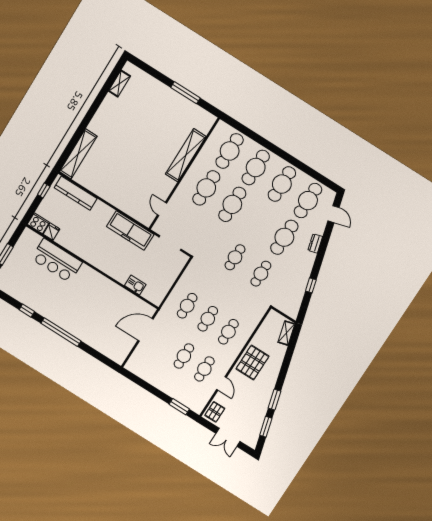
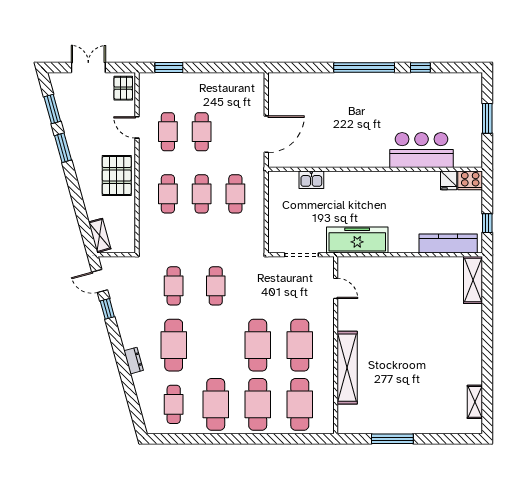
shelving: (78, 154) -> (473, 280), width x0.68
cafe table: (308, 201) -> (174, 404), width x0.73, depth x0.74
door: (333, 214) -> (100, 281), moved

◆ ◆ ◆ ◆

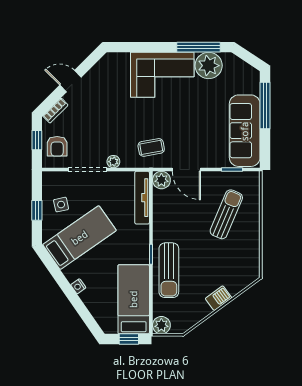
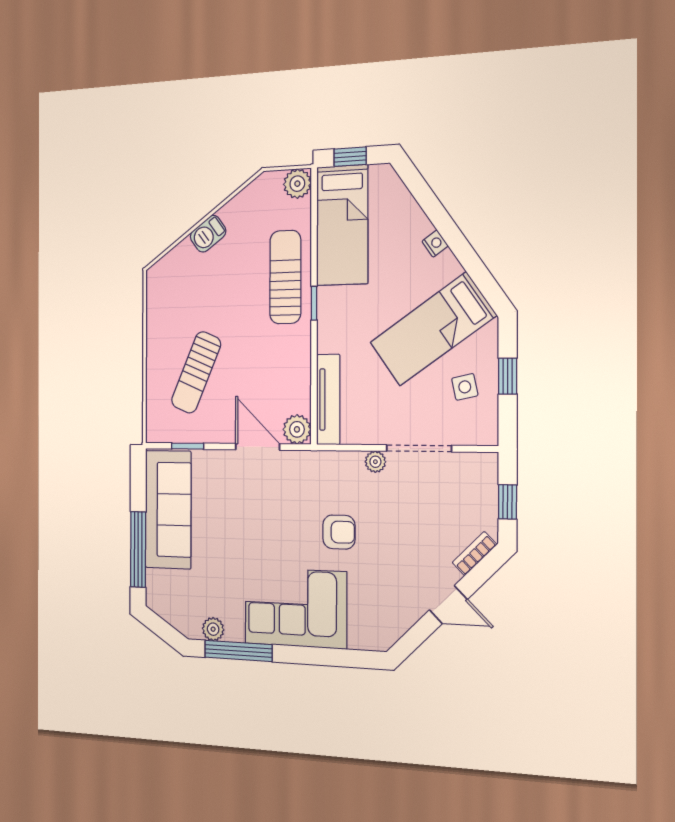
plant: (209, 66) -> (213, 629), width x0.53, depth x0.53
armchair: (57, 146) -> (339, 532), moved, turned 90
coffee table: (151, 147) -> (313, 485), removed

◆ ◆ ◆ ◆

Activity
Could you restate, word for word, the lines above from the one with "armchair: (57, 146)" to the one with "coffee table: (151, 147)", both included?

Solution for this task
armchair: (57, 146) -> (339, 532), moved, turned 90
coffee table: (151, 147) -> (313, 485), removed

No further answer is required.